(Saved data entries)
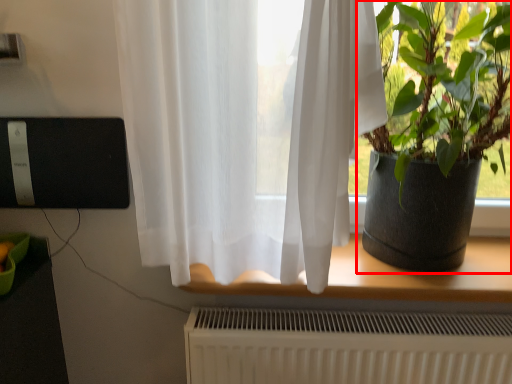
Question: From the image's perspective, where is houseplant (annotated by the red box) located relative to window?

Choices:
 (A) above
 (B) below

Answer: (A)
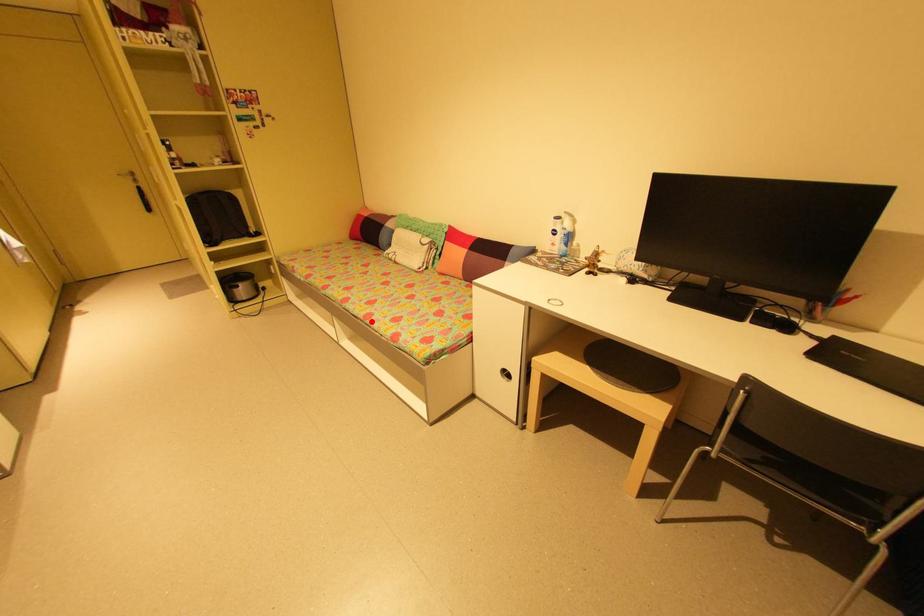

TRY IT:
Rewrite all of the rows above, replacing "Choices" with "Options" and keeping everything else the same. Leave the pictures out of your answer.

RESPONSE BELOW:
Question: From the image's perspective, where is houseplant (annotated by the red box) located relative to window?

Options:
 (A) above
 (B) below

Answer: (A)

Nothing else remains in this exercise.